→ REQUIRED ACTION:
Look through the entries that follow and return each line that has the string "brown".

════════════════════

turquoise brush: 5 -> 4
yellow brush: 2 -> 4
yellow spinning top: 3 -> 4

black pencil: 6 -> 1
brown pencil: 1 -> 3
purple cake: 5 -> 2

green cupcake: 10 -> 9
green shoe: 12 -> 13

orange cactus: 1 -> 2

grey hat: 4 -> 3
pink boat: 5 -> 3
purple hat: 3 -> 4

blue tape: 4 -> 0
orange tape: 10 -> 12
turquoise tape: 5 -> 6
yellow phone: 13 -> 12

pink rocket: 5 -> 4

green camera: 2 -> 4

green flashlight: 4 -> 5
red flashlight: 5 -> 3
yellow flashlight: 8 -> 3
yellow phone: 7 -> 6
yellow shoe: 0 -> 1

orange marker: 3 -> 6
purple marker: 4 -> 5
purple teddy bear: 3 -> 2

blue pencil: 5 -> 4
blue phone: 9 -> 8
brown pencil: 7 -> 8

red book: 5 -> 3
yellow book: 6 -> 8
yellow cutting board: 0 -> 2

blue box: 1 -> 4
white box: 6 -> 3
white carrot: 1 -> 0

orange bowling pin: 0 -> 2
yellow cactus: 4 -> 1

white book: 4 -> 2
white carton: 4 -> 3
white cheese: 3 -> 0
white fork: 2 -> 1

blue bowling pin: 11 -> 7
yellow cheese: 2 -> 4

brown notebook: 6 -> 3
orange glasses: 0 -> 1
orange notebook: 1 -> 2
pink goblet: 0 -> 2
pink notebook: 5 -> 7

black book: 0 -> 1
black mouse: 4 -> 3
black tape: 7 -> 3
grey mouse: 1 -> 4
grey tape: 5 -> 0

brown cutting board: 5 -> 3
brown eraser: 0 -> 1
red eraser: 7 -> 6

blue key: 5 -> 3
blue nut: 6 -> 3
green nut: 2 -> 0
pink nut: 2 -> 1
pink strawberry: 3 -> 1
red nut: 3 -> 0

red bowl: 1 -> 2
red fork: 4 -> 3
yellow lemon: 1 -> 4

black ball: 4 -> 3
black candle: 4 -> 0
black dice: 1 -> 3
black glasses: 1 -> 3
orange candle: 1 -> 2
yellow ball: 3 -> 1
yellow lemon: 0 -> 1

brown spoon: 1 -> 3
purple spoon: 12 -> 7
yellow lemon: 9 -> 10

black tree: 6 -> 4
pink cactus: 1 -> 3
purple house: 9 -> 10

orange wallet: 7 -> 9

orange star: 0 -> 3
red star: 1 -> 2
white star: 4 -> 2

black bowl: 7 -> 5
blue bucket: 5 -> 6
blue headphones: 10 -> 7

════════════════════

→ SOLVED PROBLEM:
brown pencil: 1 -> 3
brown pencil: 7 -> 8
brown notebook: 6 -> 3
brown cutting board: 5 -> 3
brown eraser: 0 -> 1
brown spoon: 1 -> 3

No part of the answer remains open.